== Task ==
With the pictures removed, write out the data below exactly.

BEGIN Dataset excerpts

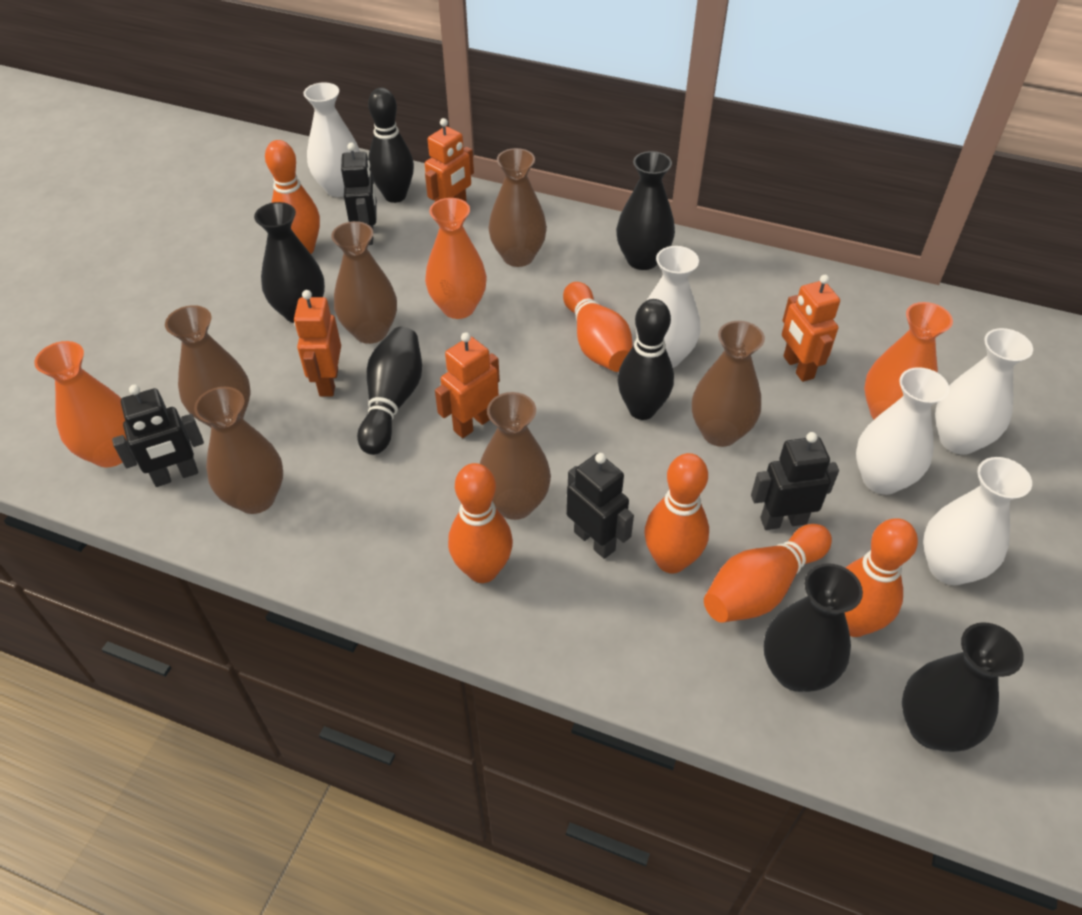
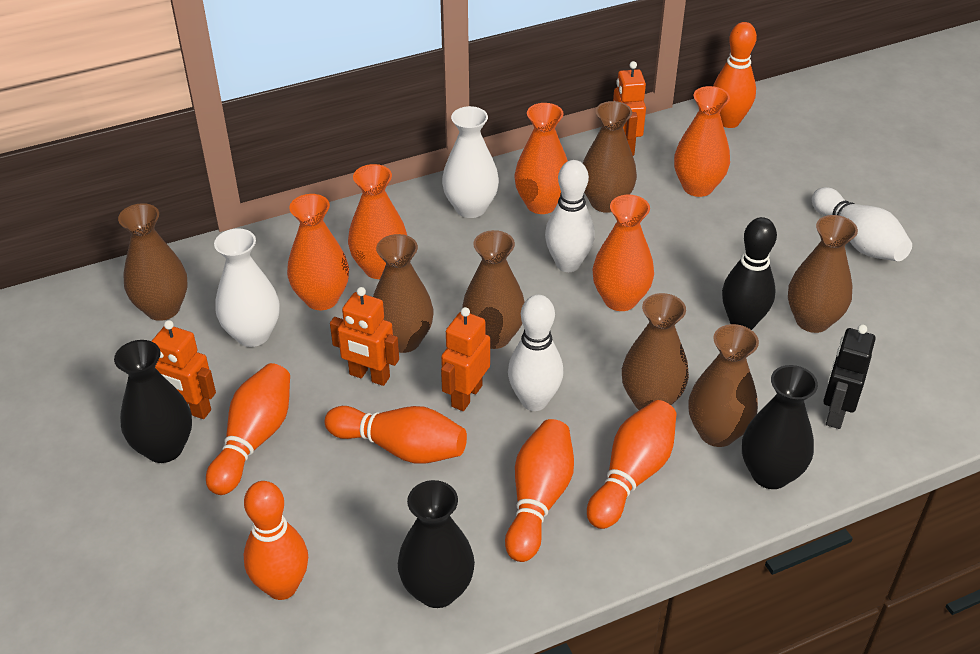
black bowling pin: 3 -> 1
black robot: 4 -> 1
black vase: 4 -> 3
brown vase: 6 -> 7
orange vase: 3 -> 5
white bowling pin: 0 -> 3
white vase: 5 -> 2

END Dataset excerpts

== Answer for the task ==
black bowling pin: 3 -> 1
black robot: 4 -> 1
black vase: 4 -> 3
brown vase: 6 -> 7
orange vase: 3 -> 5
white bowling pin: 0 -> 3
white vase: 5 -> 2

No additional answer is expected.